§ **What needs to be done**
Each line of the records is to be returned verbatim, with the images omitted.

§ **Given records**
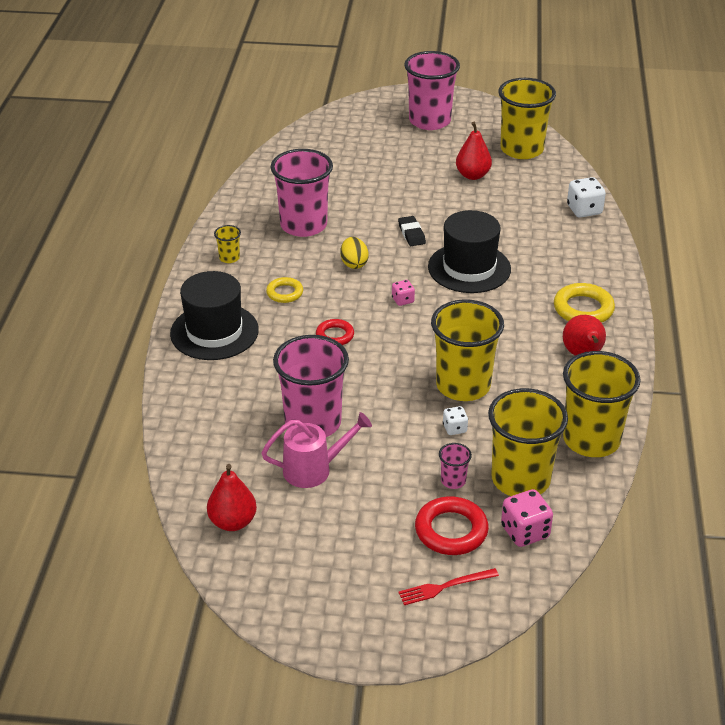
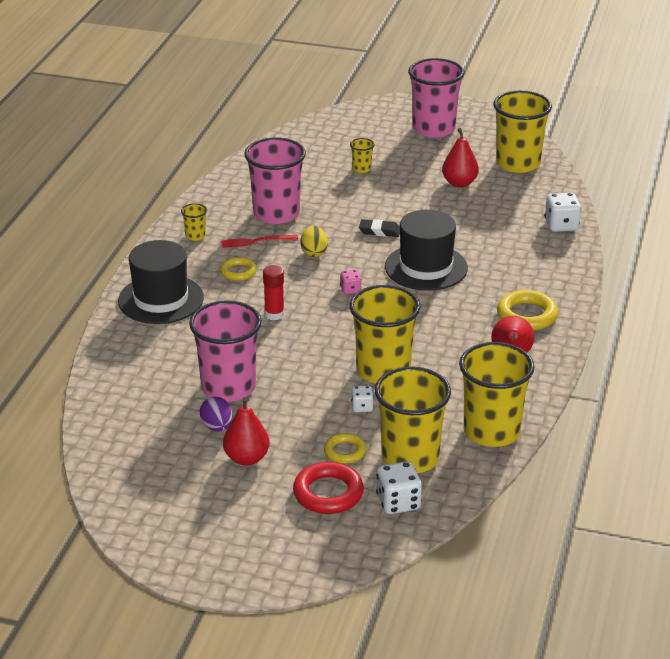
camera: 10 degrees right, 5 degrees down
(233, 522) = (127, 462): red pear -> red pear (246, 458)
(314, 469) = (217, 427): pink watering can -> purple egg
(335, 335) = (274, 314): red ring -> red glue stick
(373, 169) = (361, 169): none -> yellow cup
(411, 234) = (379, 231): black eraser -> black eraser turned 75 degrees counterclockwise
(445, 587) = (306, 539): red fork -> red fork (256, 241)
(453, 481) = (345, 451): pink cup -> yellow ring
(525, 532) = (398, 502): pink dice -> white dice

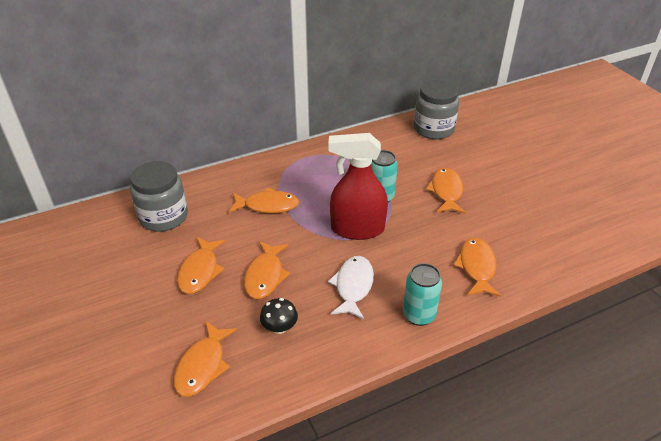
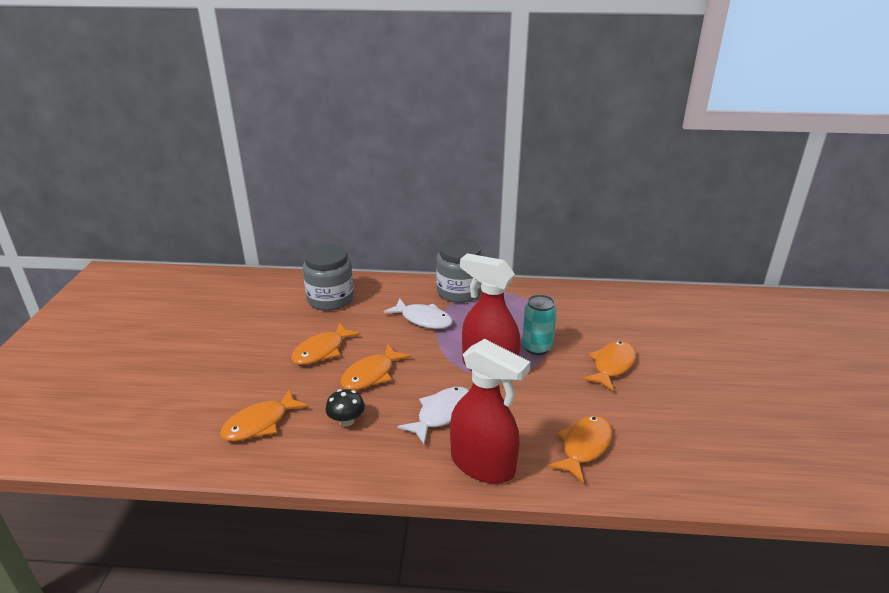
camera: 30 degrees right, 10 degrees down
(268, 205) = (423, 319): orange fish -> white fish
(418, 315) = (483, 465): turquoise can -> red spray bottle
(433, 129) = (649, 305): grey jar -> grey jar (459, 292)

§ **Completed exercise**
camera: 10 degrees right, 5 degrees down
(233, 522) = (127, 462): red pear -> red pear (246, 458)
(314, 469) = (217, 427): pink watering can -> purple egg
(335, 335) = (274, 314): red ring -> red glue stick
(373, 169) = (361, 169): none -> yellow cup
(411, 234) = (379, 231): black eraser -> black eraser turned 75 degrees counterclockwise
(445, 587) = (306, 539): red fork -> red fork (256, 241)
(453, 481) = (345, 451): pink cup -> yellow ring
(525, 532) = (398, 502): pink dice -> white dice

camera: 30 degrees right, 10 degrees down
(268, 205) = (423, 319): orange fish -> white fish
(418, 315) = (483, 465): turquoise can -> red spray bottle
(433, 129) = (649, 305): grey jar -> grey jar (459, 292)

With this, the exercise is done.